#### [Task]
Would you reproduce each line below exactly, leaving every picture out?

#### [Supplied entries]
_ _ _
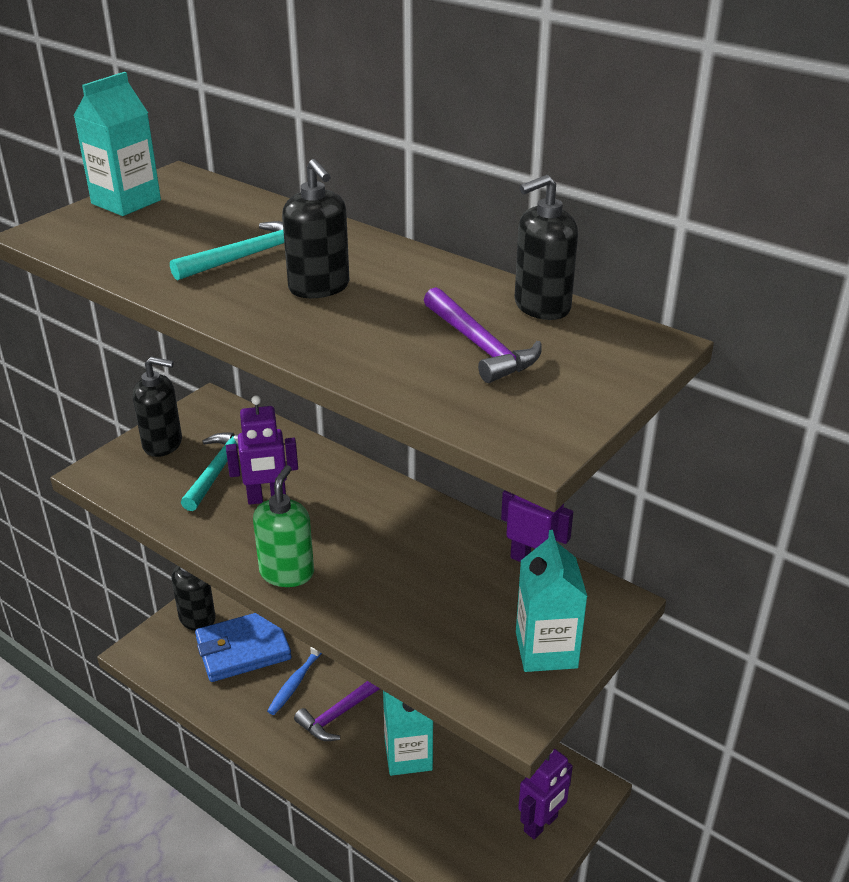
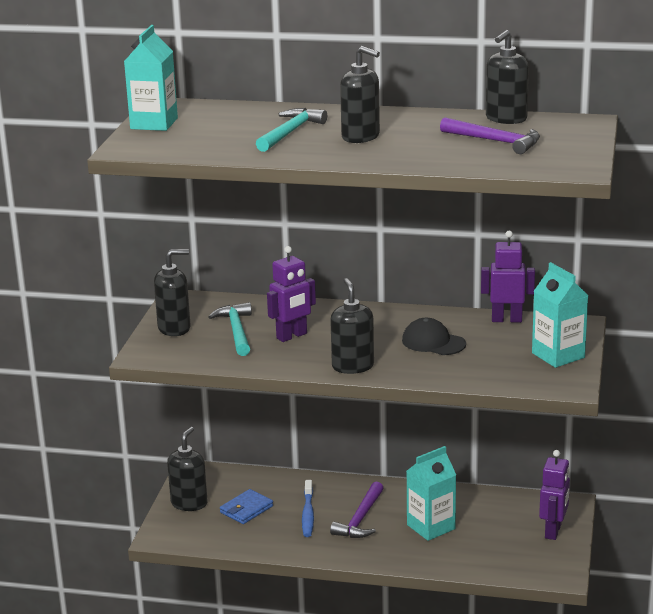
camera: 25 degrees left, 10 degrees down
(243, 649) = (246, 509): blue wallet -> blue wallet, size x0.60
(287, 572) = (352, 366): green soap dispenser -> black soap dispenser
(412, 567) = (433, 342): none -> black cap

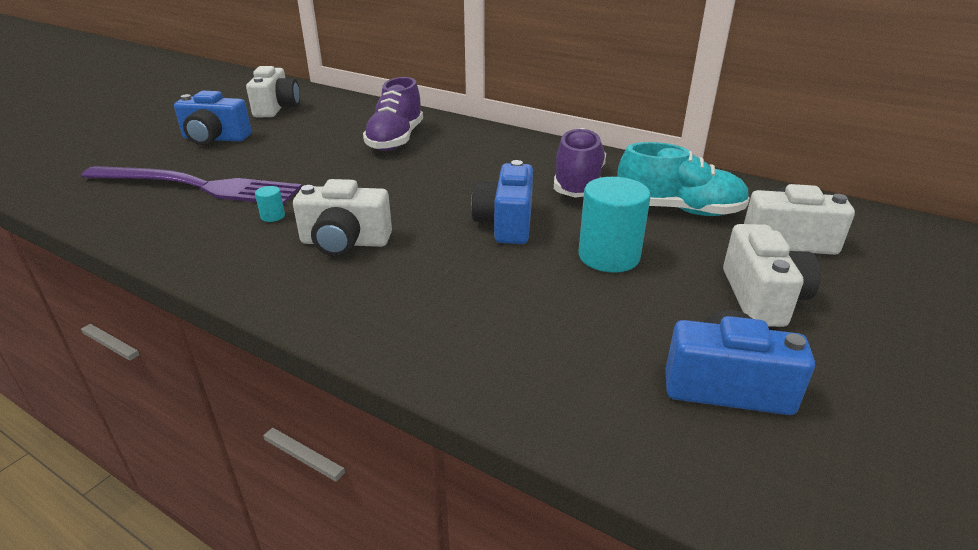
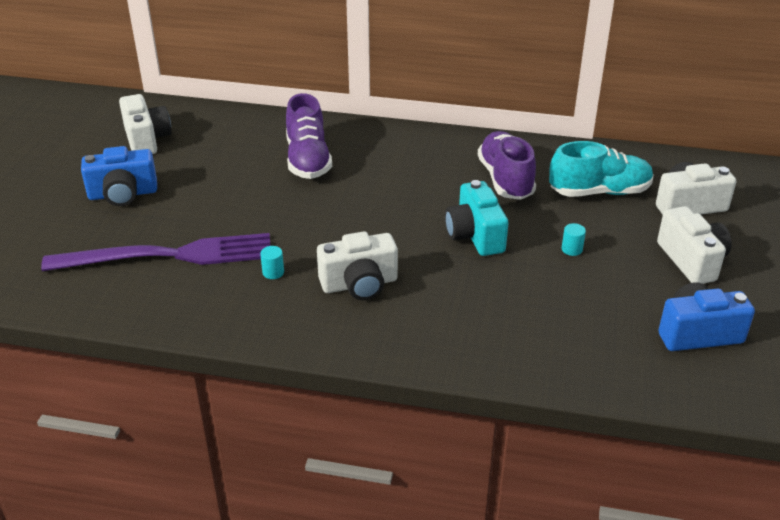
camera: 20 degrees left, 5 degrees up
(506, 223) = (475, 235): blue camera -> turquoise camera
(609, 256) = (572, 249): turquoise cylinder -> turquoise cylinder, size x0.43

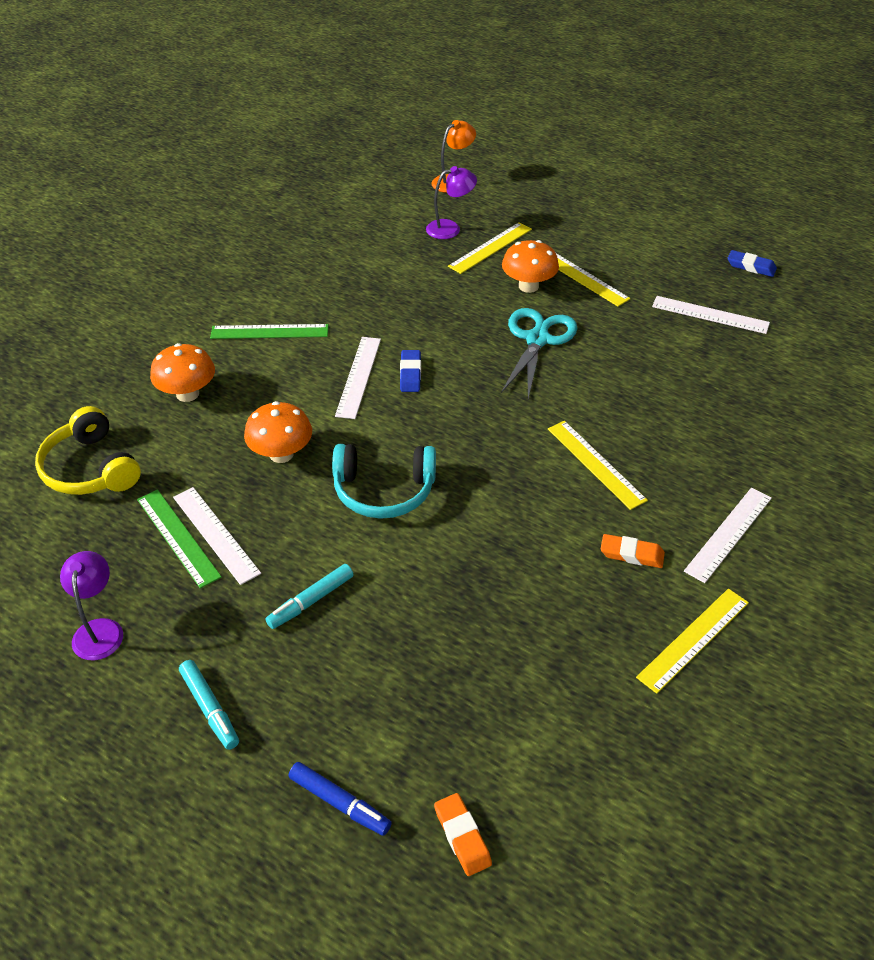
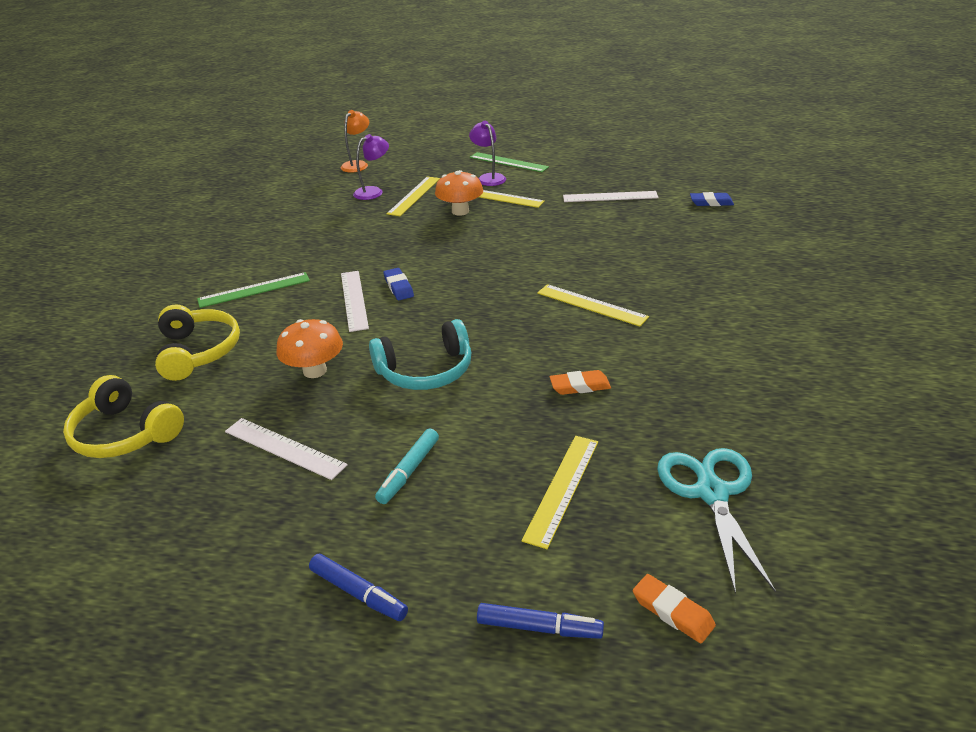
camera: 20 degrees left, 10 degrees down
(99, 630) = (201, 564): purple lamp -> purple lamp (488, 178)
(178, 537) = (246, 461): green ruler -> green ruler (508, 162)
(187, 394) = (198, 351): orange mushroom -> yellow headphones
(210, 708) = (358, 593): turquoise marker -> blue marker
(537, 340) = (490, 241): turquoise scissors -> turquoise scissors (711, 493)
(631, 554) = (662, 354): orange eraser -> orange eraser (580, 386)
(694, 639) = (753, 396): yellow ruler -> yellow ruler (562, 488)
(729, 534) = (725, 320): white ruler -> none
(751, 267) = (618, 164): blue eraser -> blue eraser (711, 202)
_ _ _
#### [Finished exercise]
camera: 25 degrees left, 10 degrees down
(243, 649) = (246, 509): blue wallet -> blue wallet, size x0.60
(287, 572) = (352, 366): green soap dispenser -> black soap dispenser
(412, 567) = (433, 342): none -> black cap

camera: 20 degrees left, 5 degrees up
(506, 223) = (475, 235): blue camera -> turquoise camera
(609, 256) = (572, 249): turquoise cylinder -> turquoise cylinder, size x0.43

camera: 20 degrees left, 10 degrees down
(99, 630) = (201, 564): purple lamp -> purple lamp (488, 178)
(178, 537) = (246, 461): green ruler -> green ruler (508, 162)
(187, 394) = (198, 351): orange mushroom -> yellow headphones
(210, 708) = (358, 593): turquoise marker -> blue marker
(537, 340) = (490, 241): turquoise scissors -> turquoise scissors (711, 493)
(631, 554) = (662, 354): orange eraser -> orange eraser (580, 386)
(694, 639) = (753, 396): yellow ruler -> yellow ruler (562, 488)
(729, 534) = (725, 320): white ruler -> none
(751, 267) = (618, 164): blue eraser -> blue eraser (711, 202)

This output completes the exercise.